> WORK REQUIRED: Give back the entries exactly, ending with the "D203: diode 1N4004" line.

Version comparison data:
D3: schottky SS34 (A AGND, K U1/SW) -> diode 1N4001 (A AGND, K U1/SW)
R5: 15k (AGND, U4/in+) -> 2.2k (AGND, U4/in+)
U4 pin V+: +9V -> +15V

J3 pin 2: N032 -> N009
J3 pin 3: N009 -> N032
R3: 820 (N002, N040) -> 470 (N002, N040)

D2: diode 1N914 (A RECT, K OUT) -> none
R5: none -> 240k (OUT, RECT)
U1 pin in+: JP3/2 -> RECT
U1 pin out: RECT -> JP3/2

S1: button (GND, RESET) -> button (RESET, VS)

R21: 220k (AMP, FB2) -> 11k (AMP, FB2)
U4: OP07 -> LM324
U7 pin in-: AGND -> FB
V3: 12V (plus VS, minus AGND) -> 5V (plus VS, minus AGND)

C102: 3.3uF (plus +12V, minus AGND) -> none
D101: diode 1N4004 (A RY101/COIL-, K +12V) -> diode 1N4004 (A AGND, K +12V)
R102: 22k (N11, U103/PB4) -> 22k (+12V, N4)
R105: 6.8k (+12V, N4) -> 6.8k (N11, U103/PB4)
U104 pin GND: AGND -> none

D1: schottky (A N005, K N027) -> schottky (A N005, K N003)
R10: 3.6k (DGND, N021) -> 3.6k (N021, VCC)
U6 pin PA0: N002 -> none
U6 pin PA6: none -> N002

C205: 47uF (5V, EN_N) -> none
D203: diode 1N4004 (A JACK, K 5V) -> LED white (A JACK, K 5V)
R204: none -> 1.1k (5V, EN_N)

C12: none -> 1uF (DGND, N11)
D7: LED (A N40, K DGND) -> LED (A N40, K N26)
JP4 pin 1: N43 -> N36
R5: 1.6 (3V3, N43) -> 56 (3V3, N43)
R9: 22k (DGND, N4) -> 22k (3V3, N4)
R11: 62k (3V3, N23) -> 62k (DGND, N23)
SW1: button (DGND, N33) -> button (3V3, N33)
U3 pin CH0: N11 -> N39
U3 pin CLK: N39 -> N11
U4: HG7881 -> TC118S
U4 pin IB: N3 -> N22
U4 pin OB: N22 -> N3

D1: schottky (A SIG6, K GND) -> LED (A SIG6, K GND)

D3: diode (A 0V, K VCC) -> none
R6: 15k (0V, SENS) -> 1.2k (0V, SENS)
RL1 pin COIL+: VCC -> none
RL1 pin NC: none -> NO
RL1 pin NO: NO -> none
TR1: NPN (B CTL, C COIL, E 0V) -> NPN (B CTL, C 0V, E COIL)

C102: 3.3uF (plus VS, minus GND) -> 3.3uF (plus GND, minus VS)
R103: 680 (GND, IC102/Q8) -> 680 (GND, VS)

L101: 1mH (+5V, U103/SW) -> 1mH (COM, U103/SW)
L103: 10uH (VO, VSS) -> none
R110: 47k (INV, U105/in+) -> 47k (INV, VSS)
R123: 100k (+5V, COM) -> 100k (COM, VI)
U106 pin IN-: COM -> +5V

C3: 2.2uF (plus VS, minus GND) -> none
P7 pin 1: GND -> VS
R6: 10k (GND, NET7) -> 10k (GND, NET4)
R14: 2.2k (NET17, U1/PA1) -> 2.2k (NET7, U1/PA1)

> ANSWER TO THIS PROBLEM:
D3: schottky SS34 (A AGND, K U1/SW) -> diode 1N4001 (A AGND, K U1/SW)
R5: 15k (AGND, U4/in+) -> 2.2k (AGND, U4/in+)
U4 pin V+: +9V -> +15V

J3 pin 2: N032 -> N009
J3 pin 3: N009 -> N032
R3: 820 (N002, N040) -> 470 (N002, N040)

D2: diode 1N914 (A RECT, K OUT) -> none
R5: none -> 240k (OUT, RECT)
U1 pin in+: JP3/2 -> RECT
U1 pin out: RECT -> JP3/2

S1: button (GND, RESET) -> button (RESET, VS)

R21: 220k (AMP, FB2) -> 11k (AMP, FB2)
U4: OP07 -> LM324
U7 pin in-: AGND -> FB
V3: 12V (plus VS, minus AGND) -> 5V (plus VS, minus AGND)

C102: 3.3uF (plus +12V, minus AGND) -> none
D101: diode 1N4004 (A RY101/COIL-, K +12V) -> diode 1N4004 (A AGND, K +12V)
R102: 22k (N11, U103/PB4) -> 22k (+12V, N4)
R105: 6.8k (+12V, N4) -> 6.8k (N11, U103/PB4)
U104 pin GND: AGND -> none

D1: schottky (A N005, K N027) -> schottky (A N005, K N003)
R10: 3.6k (DGND, N021) -> 3.6k (N021, VCC)
U6 pin PA0: N002 -> none
U6 pin PA6: none -> N002

C205: 47uF (5V, EN_N) -> none
D203: diode 1N4004 (A JACK, K 5V) -> LED white (A JACK, K 5V)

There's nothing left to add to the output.